» PROVIDED DATA
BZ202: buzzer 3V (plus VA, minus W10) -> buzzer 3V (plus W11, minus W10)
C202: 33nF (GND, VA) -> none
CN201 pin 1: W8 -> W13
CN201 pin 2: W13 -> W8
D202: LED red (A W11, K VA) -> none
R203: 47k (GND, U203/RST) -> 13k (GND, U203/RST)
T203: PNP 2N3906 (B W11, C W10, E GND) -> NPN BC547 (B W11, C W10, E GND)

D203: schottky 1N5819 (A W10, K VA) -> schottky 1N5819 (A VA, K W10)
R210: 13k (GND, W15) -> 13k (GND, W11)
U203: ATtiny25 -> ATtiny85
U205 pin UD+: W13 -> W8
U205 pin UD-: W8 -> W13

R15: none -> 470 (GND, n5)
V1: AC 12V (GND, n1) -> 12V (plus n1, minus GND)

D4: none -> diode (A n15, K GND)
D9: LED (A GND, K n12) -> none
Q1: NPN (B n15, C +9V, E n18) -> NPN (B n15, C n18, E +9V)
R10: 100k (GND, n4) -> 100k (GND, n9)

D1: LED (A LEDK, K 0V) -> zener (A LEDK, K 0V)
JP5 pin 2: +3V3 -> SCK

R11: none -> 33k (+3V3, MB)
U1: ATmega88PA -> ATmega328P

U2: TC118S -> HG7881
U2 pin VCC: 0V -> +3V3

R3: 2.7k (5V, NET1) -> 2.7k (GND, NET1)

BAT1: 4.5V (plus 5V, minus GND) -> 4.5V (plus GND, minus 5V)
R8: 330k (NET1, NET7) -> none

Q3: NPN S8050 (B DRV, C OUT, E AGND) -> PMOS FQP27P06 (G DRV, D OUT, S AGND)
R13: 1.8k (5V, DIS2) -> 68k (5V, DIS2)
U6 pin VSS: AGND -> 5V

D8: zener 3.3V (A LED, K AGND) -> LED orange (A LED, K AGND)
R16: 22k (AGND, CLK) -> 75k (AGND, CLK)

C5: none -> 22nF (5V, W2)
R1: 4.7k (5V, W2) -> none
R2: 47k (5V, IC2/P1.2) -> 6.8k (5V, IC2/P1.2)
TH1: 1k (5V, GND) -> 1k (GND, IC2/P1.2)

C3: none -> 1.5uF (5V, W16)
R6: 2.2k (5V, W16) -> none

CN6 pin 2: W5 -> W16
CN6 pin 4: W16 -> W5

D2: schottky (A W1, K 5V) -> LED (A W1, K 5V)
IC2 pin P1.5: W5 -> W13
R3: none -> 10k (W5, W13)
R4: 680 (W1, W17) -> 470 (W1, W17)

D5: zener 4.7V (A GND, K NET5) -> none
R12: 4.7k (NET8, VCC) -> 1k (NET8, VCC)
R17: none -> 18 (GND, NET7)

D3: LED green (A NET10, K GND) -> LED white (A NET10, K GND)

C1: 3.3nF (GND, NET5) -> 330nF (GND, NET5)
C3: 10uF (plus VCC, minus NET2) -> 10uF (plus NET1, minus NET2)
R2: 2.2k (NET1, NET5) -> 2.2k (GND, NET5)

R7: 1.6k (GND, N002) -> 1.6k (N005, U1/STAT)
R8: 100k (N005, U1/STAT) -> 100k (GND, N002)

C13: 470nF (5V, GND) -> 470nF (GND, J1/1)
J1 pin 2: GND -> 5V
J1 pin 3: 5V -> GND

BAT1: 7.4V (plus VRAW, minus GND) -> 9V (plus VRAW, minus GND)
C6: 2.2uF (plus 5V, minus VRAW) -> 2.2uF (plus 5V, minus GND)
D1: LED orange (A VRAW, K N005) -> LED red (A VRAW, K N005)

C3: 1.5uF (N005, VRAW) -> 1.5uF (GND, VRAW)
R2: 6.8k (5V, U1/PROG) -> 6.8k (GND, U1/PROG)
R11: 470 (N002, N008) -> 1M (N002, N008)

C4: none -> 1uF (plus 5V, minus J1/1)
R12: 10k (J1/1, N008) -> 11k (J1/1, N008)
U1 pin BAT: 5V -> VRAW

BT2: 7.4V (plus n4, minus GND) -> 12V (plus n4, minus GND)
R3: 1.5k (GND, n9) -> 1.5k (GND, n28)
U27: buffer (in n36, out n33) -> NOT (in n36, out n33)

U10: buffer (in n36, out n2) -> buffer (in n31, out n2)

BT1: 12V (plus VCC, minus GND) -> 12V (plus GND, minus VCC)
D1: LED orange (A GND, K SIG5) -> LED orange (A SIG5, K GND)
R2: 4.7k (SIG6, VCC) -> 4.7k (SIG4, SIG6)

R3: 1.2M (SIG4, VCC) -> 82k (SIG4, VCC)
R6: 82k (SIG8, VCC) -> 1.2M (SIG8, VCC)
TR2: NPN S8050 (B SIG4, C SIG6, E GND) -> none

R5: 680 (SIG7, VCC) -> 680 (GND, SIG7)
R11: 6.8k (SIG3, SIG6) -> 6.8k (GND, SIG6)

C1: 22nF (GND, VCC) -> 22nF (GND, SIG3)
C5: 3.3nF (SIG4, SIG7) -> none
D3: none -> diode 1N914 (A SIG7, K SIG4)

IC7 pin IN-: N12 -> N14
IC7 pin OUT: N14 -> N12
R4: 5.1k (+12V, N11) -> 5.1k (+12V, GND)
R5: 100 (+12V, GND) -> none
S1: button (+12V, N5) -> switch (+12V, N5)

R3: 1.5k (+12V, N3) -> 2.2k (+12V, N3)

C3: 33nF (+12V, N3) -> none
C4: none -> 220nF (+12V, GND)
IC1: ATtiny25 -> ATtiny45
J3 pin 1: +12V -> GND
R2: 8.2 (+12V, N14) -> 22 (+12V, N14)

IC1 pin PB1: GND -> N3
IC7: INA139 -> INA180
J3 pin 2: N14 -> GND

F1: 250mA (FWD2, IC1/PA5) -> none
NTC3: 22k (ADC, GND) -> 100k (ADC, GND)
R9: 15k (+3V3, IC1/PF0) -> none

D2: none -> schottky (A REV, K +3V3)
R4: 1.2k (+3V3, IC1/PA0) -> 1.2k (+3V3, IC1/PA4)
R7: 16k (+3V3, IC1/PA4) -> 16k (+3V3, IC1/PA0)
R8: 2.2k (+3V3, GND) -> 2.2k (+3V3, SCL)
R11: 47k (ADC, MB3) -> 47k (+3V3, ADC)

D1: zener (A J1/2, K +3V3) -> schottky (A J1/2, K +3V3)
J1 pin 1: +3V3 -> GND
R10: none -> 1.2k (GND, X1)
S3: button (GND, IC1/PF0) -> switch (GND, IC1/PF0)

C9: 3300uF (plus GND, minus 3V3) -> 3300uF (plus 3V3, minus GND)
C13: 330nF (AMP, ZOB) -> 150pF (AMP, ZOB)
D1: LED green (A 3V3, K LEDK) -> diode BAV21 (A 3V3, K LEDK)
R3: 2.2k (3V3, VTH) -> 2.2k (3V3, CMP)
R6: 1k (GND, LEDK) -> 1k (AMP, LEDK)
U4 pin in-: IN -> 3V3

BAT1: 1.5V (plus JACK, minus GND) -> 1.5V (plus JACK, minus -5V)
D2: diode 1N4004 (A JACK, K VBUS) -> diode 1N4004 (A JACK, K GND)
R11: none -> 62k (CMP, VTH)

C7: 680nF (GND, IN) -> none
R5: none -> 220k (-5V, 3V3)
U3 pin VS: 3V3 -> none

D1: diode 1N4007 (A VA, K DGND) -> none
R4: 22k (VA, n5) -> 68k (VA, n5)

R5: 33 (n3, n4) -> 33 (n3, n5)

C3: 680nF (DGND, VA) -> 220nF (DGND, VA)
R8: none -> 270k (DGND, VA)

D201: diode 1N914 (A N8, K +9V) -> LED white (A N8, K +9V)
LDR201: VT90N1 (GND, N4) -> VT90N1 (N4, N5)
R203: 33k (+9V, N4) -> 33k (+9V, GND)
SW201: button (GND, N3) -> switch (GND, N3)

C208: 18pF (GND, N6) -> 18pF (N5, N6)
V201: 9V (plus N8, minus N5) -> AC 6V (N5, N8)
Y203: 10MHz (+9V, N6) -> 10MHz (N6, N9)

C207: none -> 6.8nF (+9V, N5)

» WHAT IS EXPECTED
Across the entries above, work out the count of lines that hold the word "schottky", and state that number alone.

» RESULT OF THIS EXERCISE
4